_WHAT THE EXERCISE ASKS_.
How many of the lines in the data contain "VMID"? Give only the number.
RECORD EXTRACTS section start
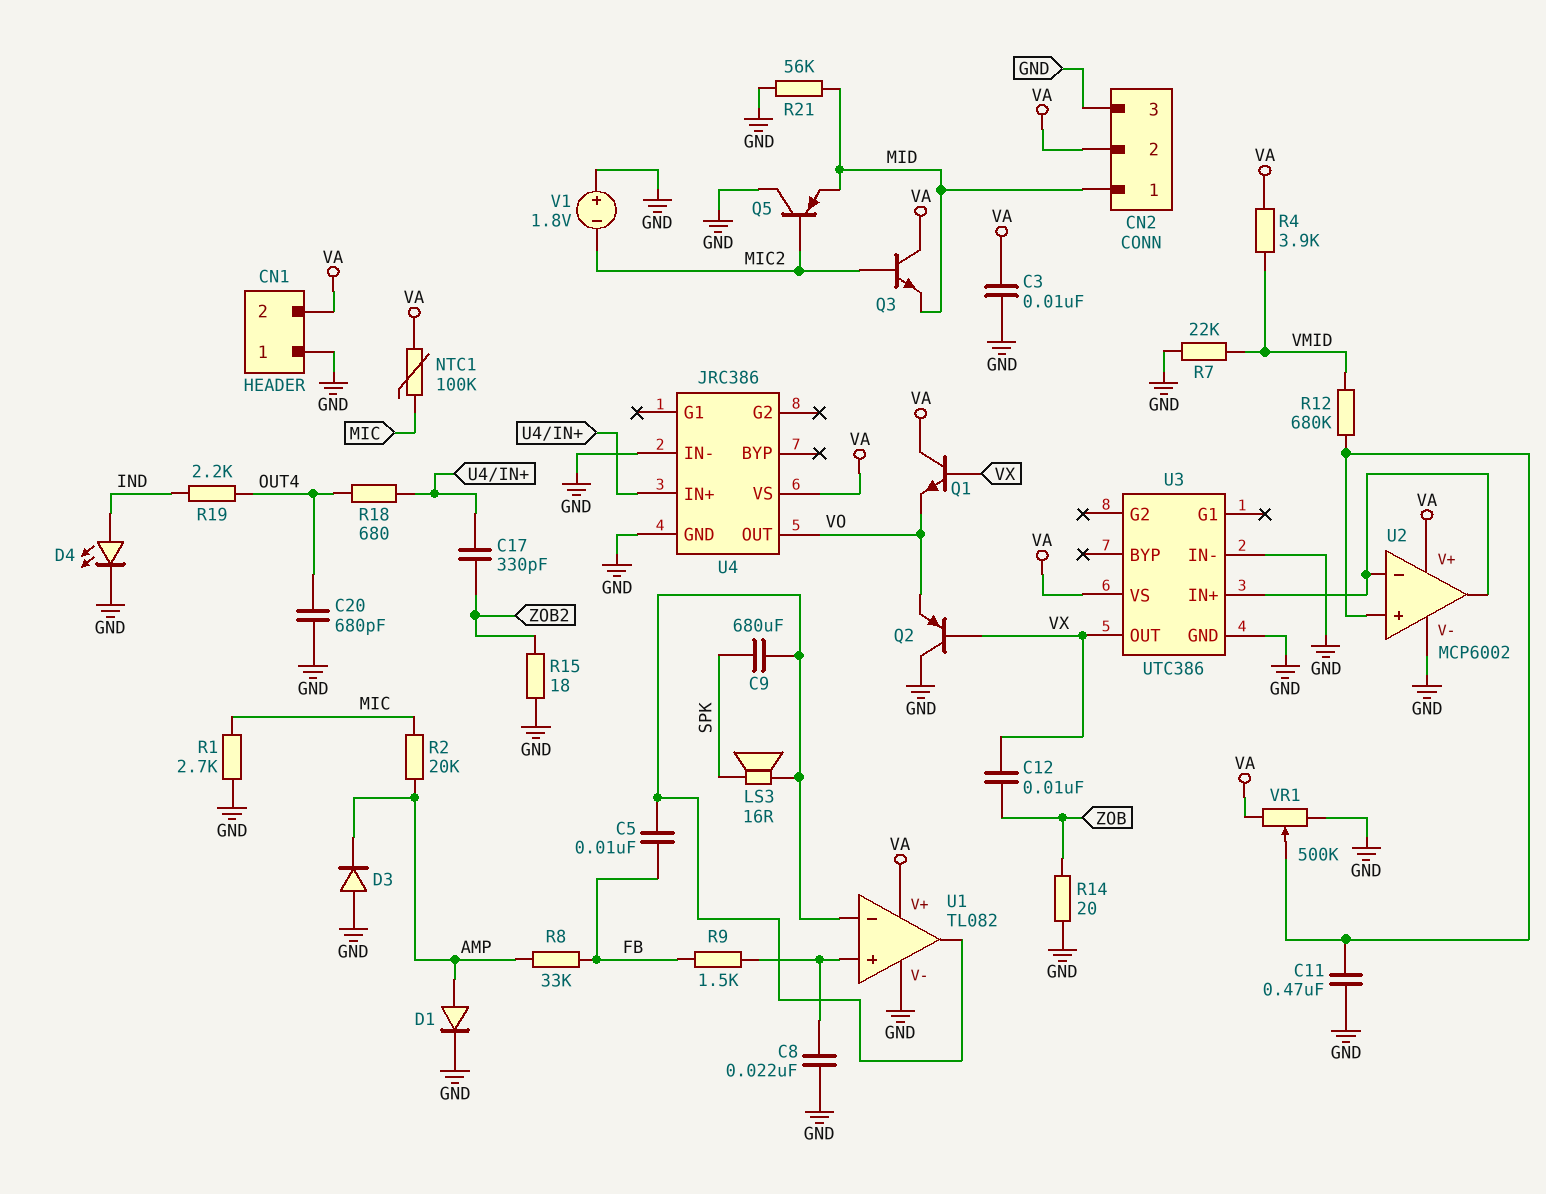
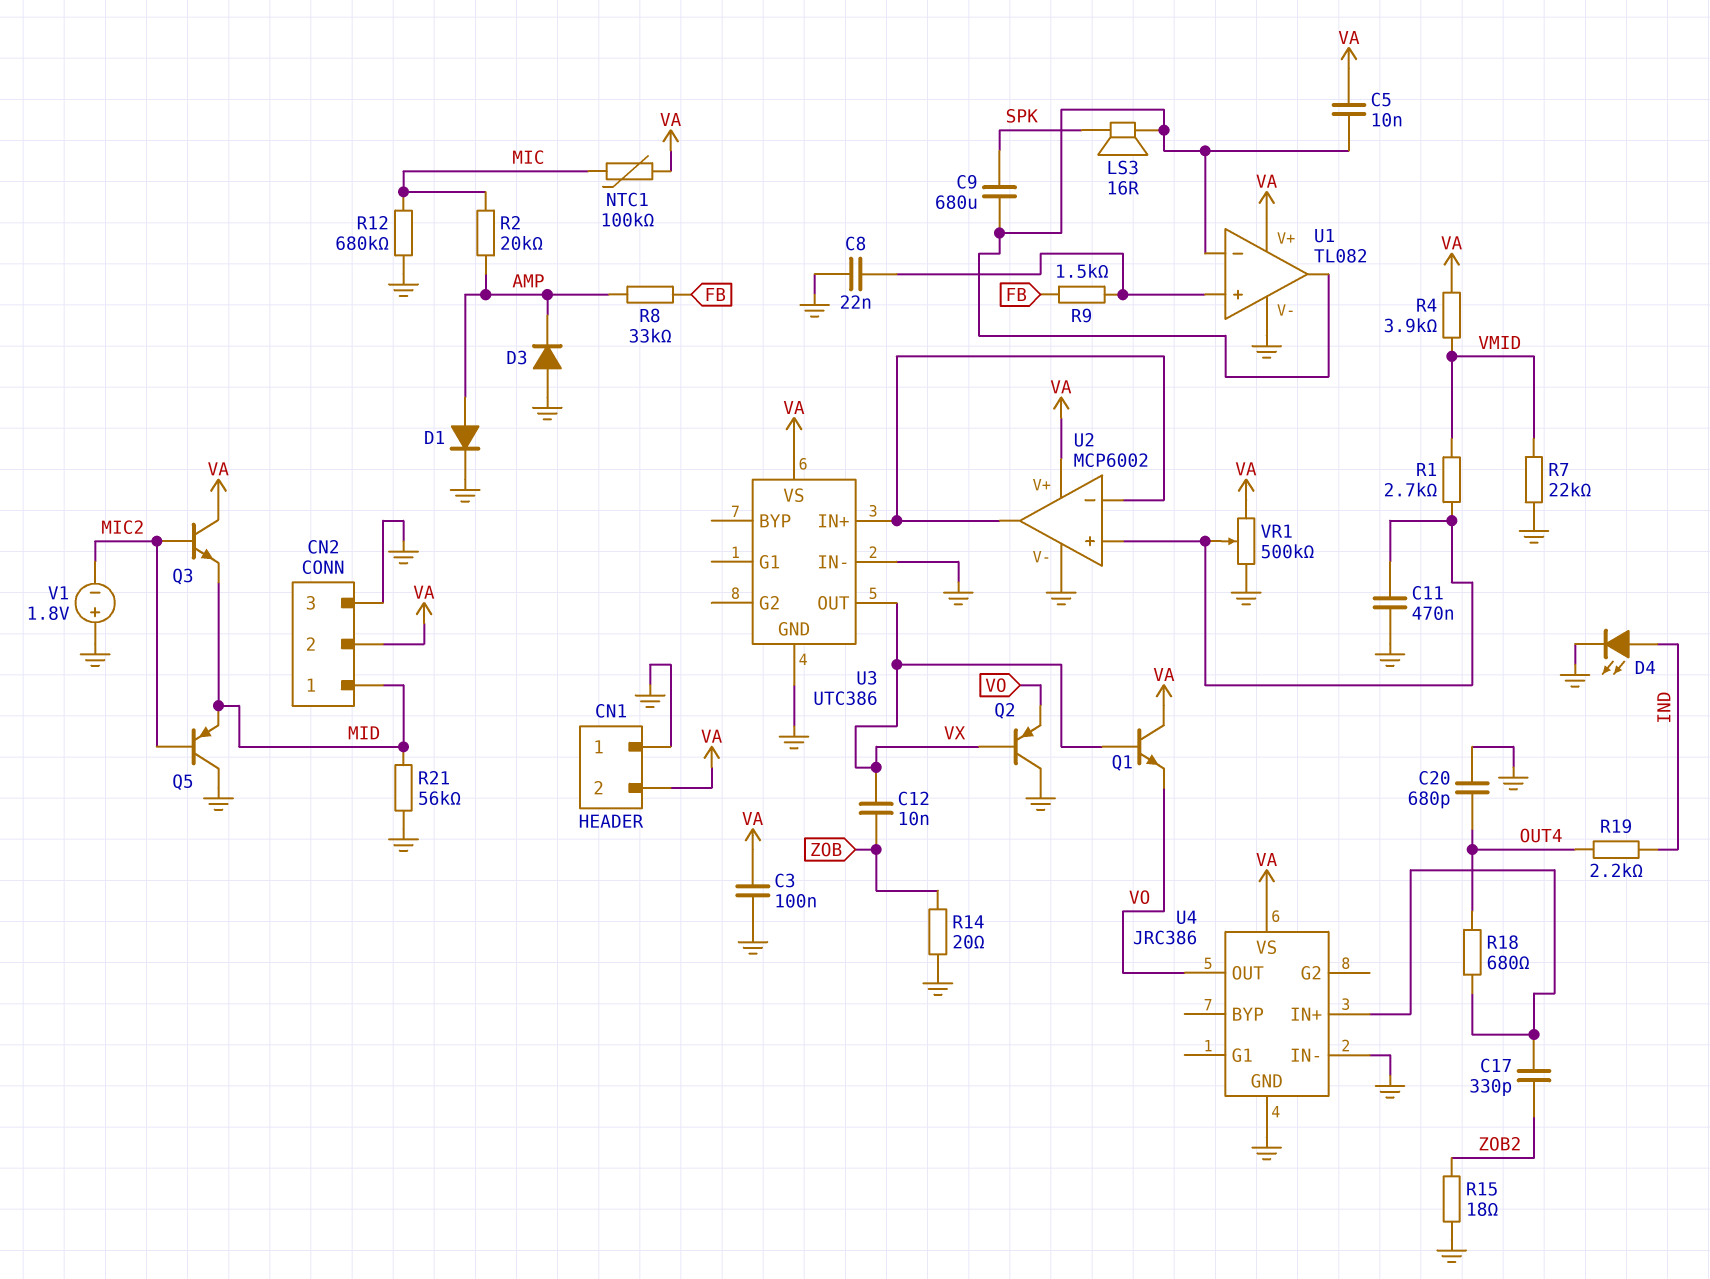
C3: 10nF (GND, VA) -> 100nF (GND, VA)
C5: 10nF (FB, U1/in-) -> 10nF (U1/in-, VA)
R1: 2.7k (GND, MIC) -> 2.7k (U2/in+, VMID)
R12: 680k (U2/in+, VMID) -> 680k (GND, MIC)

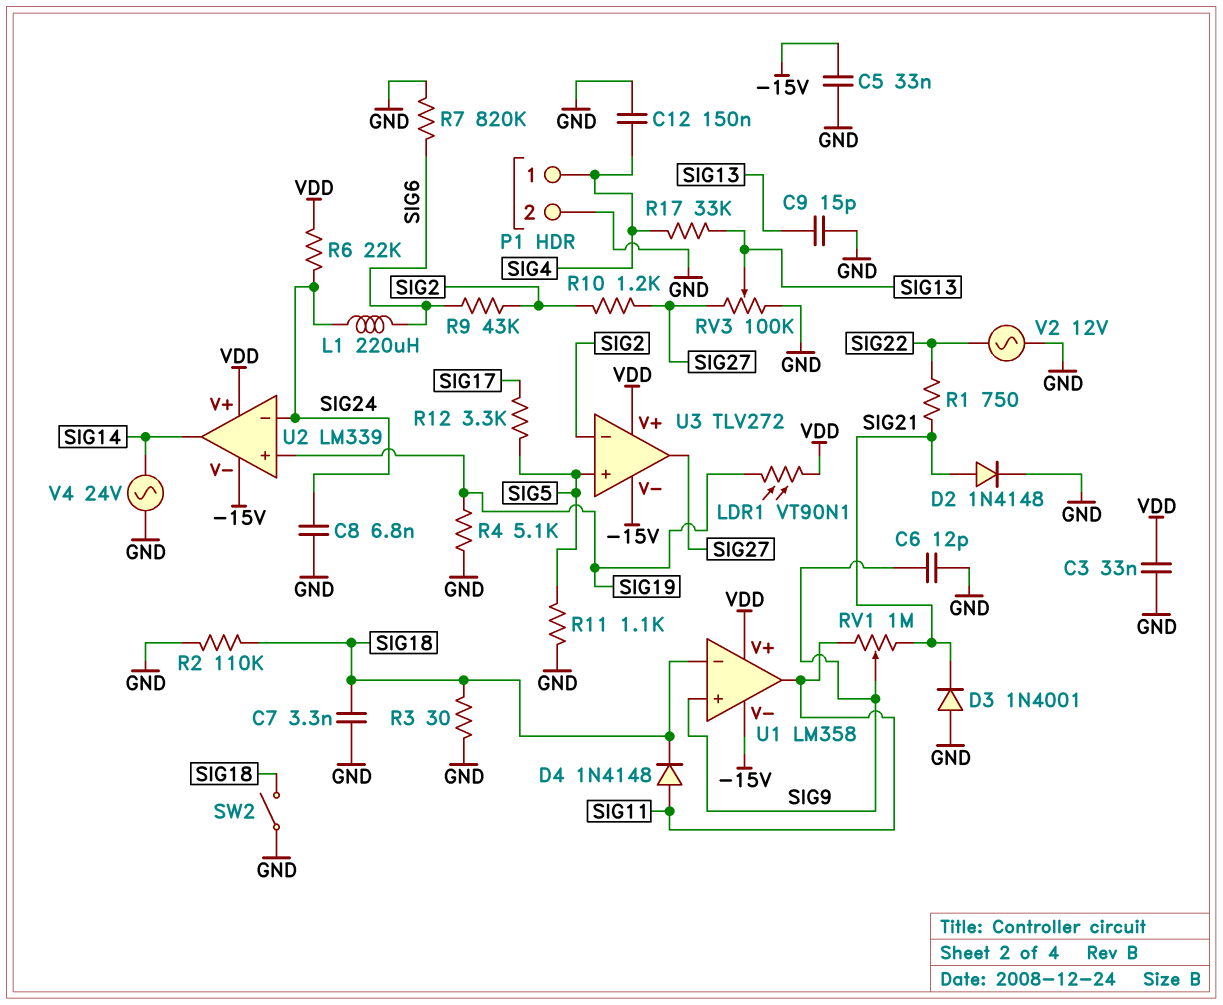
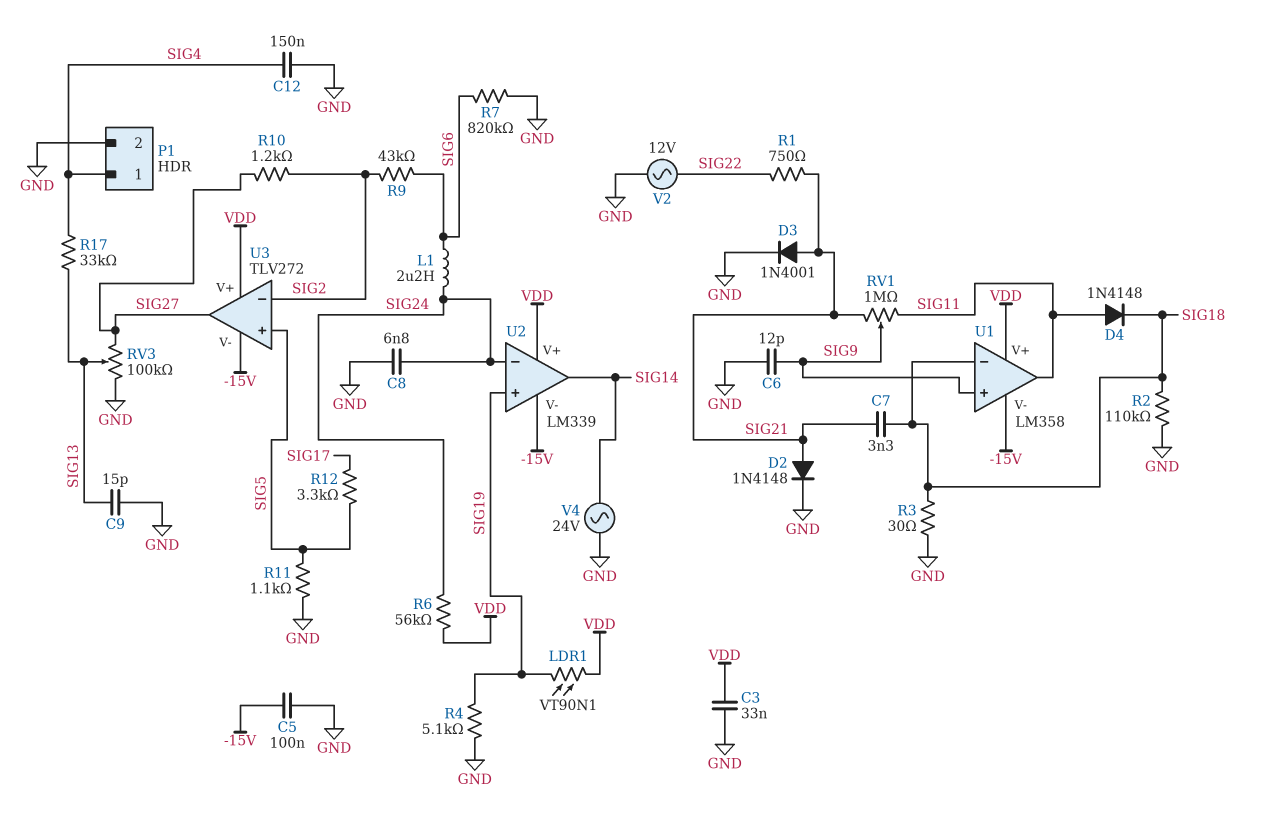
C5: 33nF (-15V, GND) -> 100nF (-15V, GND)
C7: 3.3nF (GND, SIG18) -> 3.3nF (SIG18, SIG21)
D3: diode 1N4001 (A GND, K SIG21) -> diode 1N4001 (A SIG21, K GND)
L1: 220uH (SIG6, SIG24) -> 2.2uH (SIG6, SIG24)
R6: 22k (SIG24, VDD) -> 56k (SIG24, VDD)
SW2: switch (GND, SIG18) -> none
RECORD EXTRACTS section end
_EXERCISE RESPONSE_.
2